◆ YOUR INSTRUCTIONS ◆
Rewrite the lines of the records below, replacing "top-left" with "upper-left" and changing nothing else. Leave the pictures out.

[Extracted data entries]
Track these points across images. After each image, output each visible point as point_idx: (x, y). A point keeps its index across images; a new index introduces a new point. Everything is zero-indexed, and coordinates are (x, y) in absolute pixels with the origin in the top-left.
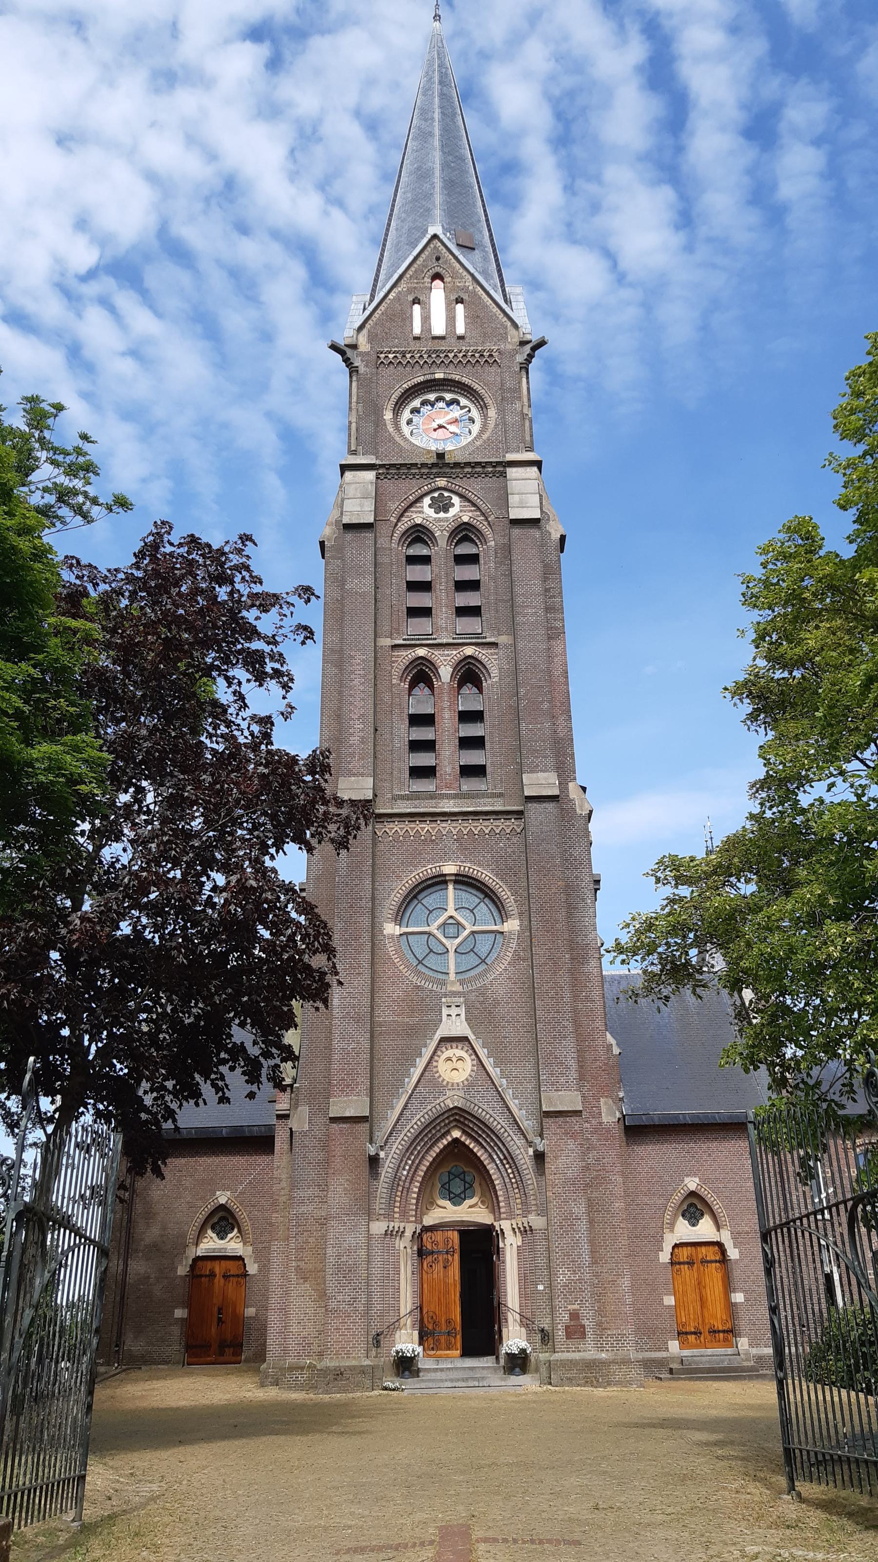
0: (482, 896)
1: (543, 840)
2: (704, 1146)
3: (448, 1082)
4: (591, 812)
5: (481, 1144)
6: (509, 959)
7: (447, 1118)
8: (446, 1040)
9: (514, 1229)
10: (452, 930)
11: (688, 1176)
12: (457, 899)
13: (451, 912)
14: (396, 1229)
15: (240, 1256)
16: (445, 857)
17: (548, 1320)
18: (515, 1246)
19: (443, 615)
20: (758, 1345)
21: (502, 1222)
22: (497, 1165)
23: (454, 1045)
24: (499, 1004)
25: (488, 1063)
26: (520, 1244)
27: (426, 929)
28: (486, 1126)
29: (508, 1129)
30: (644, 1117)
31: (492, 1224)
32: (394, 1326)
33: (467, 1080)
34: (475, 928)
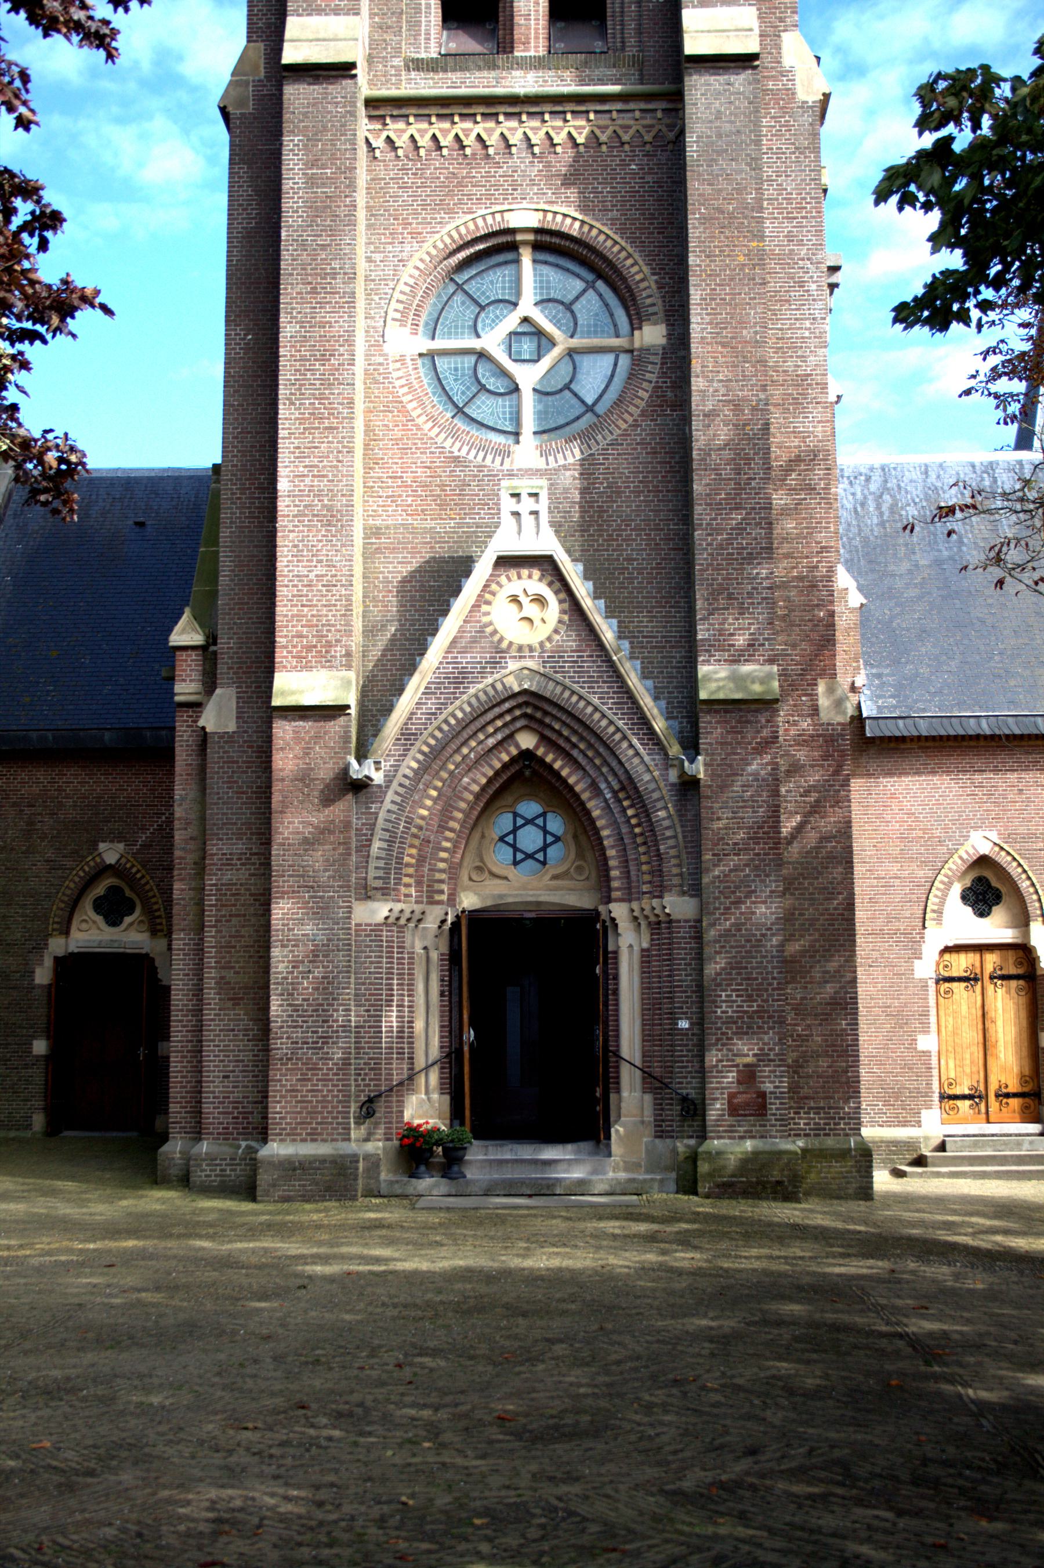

◆ TASK SOLUTION ◆
Track these points across images. After each image, output each visible point as point_idx: (x, y). A point keeps its index across images; a new index introduces a new point. Everything is zero-indexed, and coordinates are (x, y) in absolute pixels with the origin in the upper-left.
0: (482, 896)
1: (543, 840)
2: (704, 1146)
3: (448, 1082)
4: (591, 812)
5: (481, 1144)
6: (509, 959)
7: (447, 1118)
8: (446, 1040)
9: (514, 1229)
10: (452, 930)
11: (688, 1176)
12: (457, 899)
13: (451, 912)
14: (396, 1229)
15: (240, 1256)
16: (445, 857)
17: (548, 1320)
18: (515, 1246)
19: (443, 615)
20: (758, 1345)
21: (502, 1222)
22: (497, 1165)
23: (454, 1045)
24: (499, 1004)
25: (488, 1063)
26: (520, 1244)
27: (426, 929)
28: (486, 1126)
29: (508, 1129)
30: (644, 1117)
31: (492, 1224)
32: (394, 1326)
33: (467, 1080)
34: (475, 928)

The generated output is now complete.